_INSTRUCTIONS TO FOLLOW_
Once you have read the data below, write it all out exactly.

_DATA IN THIS EXERCISE_
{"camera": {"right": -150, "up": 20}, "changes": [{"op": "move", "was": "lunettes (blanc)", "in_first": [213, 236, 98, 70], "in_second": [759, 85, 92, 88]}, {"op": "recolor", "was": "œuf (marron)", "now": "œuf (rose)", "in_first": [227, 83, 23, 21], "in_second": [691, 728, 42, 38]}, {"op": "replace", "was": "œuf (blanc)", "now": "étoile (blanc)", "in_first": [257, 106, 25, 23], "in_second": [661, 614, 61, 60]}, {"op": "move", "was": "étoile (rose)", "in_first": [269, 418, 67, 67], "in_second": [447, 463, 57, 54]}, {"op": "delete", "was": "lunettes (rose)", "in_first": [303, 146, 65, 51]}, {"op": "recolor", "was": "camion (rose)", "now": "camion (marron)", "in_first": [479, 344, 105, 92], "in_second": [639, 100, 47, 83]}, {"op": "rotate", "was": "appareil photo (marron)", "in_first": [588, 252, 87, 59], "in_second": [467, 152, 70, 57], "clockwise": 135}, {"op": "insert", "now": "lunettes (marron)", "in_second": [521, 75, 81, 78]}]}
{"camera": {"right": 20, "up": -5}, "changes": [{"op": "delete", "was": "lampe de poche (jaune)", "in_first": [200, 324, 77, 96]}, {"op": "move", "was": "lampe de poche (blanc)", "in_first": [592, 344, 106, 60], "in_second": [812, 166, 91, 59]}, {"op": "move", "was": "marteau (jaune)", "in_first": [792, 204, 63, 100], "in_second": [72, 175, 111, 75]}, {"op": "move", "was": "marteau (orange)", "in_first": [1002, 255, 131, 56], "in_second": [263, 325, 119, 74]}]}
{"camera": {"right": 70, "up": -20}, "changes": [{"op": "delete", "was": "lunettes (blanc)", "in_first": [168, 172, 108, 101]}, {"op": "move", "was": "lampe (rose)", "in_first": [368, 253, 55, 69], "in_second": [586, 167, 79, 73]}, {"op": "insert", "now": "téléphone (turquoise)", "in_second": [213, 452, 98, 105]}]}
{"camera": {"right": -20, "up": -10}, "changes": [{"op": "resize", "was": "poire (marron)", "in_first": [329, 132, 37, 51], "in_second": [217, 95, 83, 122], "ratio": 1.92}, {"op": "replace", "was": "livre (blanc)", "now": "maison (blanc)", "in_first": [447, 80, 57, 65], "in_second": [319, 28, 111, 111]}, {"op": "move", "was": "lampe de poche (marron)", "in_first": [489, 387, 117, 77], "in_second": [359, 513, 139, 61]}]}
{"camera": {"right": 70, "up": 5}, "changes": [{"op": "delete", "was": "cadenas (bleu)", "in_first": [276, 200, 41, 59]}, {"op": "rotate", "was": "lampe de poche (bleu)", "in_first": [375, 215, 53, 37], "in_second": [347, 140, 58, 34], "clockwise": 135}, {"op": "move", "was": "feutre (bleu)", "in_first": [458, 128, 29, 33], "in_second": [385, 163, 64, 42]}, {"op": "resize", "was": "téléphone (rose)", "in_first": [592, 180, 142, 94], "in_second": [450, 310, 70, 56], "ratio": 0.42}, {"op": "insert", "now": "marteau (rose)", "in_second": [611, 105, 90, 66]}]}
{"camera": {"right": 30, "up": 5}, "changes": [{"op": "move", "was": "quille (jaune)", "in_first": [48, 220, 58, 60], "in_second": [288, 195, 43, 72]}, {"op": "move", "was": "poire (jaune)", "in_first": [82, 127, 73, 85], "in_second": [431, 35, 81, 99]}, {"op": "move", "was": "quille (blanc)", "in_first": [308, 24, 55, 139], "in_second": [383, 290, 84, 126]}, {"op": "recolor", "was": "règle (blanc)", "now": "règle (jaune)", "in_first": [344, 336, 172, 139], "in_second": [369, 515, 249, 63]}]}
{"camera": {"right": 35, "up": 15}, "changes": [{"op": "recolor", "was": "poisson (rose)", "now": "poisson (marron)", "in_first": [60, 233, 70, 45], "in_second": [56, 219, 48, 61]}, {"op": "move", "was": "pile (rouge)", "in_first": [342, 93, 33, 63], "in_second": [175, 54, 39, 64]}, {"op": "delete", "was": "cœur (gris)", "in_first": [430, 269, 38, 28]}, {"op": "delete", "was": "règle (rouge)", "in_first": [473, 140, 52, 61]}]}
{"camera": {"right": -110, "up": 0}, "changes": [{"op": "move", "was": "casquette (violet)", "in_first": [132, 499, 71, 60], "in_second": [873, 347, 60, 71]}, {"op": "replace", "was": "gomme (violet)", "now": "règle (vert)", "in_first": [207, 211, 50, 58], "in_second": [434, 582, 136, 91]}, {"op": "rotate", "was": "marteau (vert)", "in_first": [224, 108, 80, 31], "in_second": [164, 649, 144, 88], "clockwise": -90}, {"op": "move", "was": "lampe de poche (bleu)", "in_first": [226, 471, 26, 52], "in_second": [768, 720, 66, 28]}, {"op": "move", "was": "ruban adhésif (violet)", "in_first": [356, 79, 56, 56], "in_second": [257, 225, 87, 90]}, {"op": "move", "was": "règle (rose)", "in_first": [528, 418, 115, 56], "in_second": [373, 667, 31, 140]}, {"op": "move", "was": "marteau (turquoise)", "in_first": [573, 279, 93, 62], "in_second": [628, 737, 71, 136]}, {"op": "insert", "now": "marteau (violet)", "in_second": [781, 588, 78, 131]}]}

_ANSWER TO THE EXERCISE_
{"camera": {"right": -150, "up": 20}, "changes": [{"op": "move", "was": "lunettes (blanc)", "in_first": [213, 236, 98, 70], "in_second": [759, 85, 92, 88]}, {"op": "recolor", "was": "œuf (marron)", "now": "œuf (rose)", "in_first": [227, 83, 23, 21], "in_second": [691, 728, 42, 38]}, {"op": "replace", "was": "œuf (blanc)", "now": "étoile (blanc)", "in_first": [257, 106, 25, 23], "in_second": [661, 614, 61, 60]}, {"op": "move", "was": "étoile (rose)", "in_first": [269, 418, 67, 67], "in_second": [447, 463, 57, 54]}, {"op": "delete", "was": "lunettes (rose)", "in_first": [303, 146, 65, 51]}, {"op": "recolor", "was": "camion (rose)", "now": "camion (marron)", "in_first": [479, 344, 105, 92], "in_second": [639, 100, 47, 83]}, {"op": "rotate", "was": "appareil photo (marron)", "in_first": [588, 252, 87, 59], "in_second": [467, 152, 70, 57], "clockwise": 135}, {"op": "insert", "now": "lunettes (marron)", "in_second": [521, 75, 81, 78]}]}
{"camera": {"right": 20, "up": -5}, "changes": [{"op": "delete", "was": "lampe de poche (jaune)", "in_first": [200, 324, 77, 96]}, {"op": "move", "was": "lampe de poche (blanc)", "in_first": [592, 344, 106, 60], "in_second": [812, 166, 91, 59]}, {"op": "move", "was": "marteau (jaune)", "in_first": [792, 204, 63, 100], "in_second": [72, 175, 111, 75]}, {"op": "move", "was": "marteau (orange)", "in_first": [1002, 255, 131, 56], "in_second": [263, 325, 119, 74]}]}
{"camera": {"right": 70, "up": -20}, "changes": [{"op": "delete", "was": "lunettes (blanc)", "in_first": [168, 172, 108, 101]}, {"op": "move", "was": "lampe (rose)", "in_first": [368, 253, 55, 69], "in_second": [586, 167, 79, 73]}, {"op": "insert", "now": "téléphone (turquoise)", "in_second": [213, 452, 98, 105]}]}
{"camera": {"right": -20, "up": -10}, "changes": [{"op": "resize", "was": "poire (marron)", "in_first": [329, 132, 37, 51], "in_second": [217, 95, 83, 122], "ratio": 1.92}, {"op": "replace", "was": "livre (blanc)", "now": "maison (blanc)", "in_first": [447, 80, 57, 65], "in_second": [319, 28, 111, 111]}, {"op": "move", "was": "lampe de poche (marron)", "in_first": [489, 387, 117, 77], "in_second": [359, 513, 139, 61]}]}
{"camera": {"right": 70, "up": 5}, "changes": [{"op": "delete", "was": "cadenas (bleu)", "in_first": [276, 200, 41, 59]}, {"op": "rotate", "was": "lampe de poche (bleu)", "in_first": [375, 215, 53, 37], "in_second": [347, 140, 58, 34], "clockwise": 135}, {"op": "move", "was": "feutre (bleu)", "in_first": [458, 128, 29, 33], "in_second": [385, 163, 64, 42]}, {"op": "resize", "was": "téléphone (rose)", "in_first": [592, 180, 142, 94], "in_second": [450, 310, 70, 56], "ratio": 0.42}, {"op": "insert", "now": "marteau (rose)", "in_second": [611, 105, 90, 66]}]}
{"camera": {"right": 30, "up": 5}, "changes": [{"op": "move", "was": "quille (jaune)", "in_first": [48, 220, 58, 60], "in_second": [288, 195, 43, 72]}, {"op": "move", "was": "poire (jaune)", "in_first": [82, 127, 73, 85], "in_second": [431, 35, 81, 99]}, {"op": "move", "was": "quille (blanc)", "in_first": [308, 24, 55, 139], "in_second": [383, 290, 84, 126]}, {"op": "recolor", "was": "règle (blanc)", "now": "règle (jaune)", "in_first": [344, 336, 172, 139], "in_second": [369, 515, 249, 63]}]}
{"camera": {"right": 35, "up": 15}, "changes": [{"op": "recolor", "was": "poisson (rose)", "now": "poisson (marron)", "in_first": [60, 233, 70, 45], "in_second": [56, 219, 48, 61]}, {"op": "move", "was": "pile (rouge)", "in_first": [342, 93, 33, 63], "in_second": [175, 54, 39, 64]}, {"op": "delete", "was": "cœur (gris)", "in_first": [430, 269, 38, 28]}, {"op": "delete", "was": "règle (rouge)", "in_first": [473, 140, 52, 61]}]}
{"camera": {"right": -110, "up": 0}, "changes": [{"op": "move", "was": "casquette (violet)", "in_first": [132, 499, 71, 60], "in_second": [873, 347, 60, 71]}, {"op": "replace", "was": "gomme (violet)", "now": "règle (vert)", "in_first": [207, 211, 50, 58], "in_second": [434, 582, 136, 91]}, {"op": "rotate", "was": "marteau (vert)", "in_first": [224, 108, 80, 31], "in_second": [164, 649, 144, 88], "clockwise": -90}, {"op": "move", "was": "lampe de poche (bleu)", "in_first": [226, 471, 26, 52], "in_second": [768, 720, 66, 28]}, {"op": "move", "was": "ruban adhésif (violet)", "in_first": [356, 79, 56, 56], "in_second": [257, 225, 87, 90]}, {"op": "move", "was": "règle (rose)", "in_first": [528, 418, 115, 56], "in_second": [373, 667, 31, 140]}, {"op": "move", "was": "marteau (turquoise)", "in_first": [573, 279, 93, 62], "in_second": [628, 737, 71, 136]}, {"op": "insert", "now": "marteau (violet)", "in_second": [781, 588, 78, 131]}]}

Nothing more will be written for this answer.